**HOW TO COMPLETE THIS TASK**
Going line by line through the entries, count those containing "cutting" and state only the result.

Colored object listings
+===+

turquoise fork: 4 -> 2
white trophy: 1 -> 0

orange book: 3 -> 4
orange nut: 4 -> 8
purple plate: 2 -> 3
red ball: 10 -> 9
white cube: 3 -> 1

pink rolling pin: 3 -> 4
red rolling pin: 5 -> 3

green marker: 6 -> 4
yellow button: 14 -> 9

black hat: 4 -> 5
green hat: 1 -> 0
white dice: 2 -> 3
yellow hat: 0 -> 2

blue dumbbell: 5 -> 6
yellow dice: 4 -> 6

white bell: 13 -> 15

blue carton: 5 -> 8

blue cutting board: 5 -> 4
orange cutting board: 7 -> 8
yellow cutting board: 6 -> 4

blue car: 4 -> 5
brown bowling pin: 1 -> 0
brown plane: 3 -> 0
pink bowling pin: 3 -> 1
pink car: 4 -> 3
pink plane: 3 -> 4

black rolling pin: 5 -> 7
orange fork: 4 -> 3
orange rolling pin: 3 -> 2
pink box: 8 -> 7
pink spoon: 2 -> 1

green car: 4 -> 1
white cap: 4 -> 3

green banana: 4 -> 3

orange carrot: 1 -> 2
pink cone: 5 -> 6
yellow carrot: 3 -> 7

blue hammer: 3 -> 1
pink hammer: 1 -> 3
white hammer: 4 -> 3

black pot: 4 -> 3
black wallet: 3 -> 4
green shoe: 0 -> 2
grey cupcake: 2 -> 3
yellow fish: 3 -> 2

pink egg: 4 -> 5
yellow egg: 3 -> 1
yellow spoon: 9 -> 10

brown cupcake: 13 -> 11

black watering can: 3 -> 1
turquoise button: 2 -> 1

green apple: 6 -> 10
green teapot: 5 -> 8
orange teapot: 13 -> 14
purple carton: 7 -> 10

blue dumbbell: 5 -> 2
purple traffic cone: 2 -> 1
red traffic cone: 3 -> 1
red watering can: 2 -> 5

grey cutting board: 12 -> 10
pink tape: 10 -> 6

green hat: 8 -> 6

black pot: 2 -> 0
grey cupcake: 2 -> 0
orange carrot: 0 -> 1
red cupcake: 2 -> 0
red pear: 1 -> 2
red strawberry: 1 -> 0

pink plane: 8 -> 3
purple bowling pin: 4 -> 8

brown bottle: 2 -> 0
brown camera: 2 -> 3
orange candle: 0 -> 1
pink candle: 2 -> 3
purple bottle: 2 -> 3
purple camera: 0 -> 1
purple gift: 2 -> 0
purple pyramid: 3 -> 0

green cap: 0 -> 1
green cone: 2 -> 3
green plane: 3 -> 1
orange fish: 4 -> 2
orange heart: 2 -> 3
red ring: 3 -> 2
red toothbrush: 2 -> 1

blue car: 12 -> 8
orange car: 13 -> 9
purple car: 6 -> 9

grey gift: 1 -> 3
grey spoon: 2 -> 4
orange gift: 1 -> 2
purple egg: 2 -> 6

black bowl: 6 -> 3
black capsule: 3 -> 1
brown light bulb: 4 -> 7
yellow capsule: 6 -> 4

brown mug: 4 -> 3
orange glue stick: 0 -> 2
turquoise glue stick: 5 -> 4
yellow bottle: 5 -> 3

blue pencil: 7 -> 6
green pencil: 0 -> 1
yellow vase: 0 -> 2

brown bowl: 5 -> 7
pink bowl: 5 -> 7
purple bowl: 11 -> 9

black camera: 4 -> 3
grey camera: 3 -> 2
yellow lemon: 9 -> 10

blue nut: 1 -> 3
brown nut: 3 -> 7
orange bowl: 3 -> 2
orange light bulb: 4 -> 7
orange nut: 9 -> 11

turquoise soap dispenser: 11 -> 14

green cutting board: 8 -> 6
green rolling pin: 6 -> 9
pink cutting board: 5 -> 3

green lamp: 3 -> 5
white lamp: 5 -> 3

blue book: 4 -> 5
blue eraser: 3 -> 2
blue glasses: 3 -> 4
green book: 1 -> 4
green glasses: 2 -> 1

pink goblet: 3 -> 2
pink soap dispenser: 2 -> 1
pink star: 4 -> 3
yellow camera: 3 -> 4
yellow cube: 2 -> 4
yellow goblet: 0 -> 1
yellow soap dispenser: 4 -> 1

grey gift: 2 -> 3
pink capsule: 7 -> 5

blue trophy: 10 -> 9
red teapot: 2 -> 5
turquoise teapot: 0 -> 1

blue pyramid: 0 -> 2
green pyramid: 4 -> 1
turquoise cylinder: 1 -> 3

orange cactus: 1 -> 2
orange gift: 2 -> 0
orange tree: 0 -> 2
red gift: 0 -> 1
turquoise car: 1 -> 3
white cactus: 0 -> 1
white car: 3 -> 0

+===+

**TASK OUTPUT**
6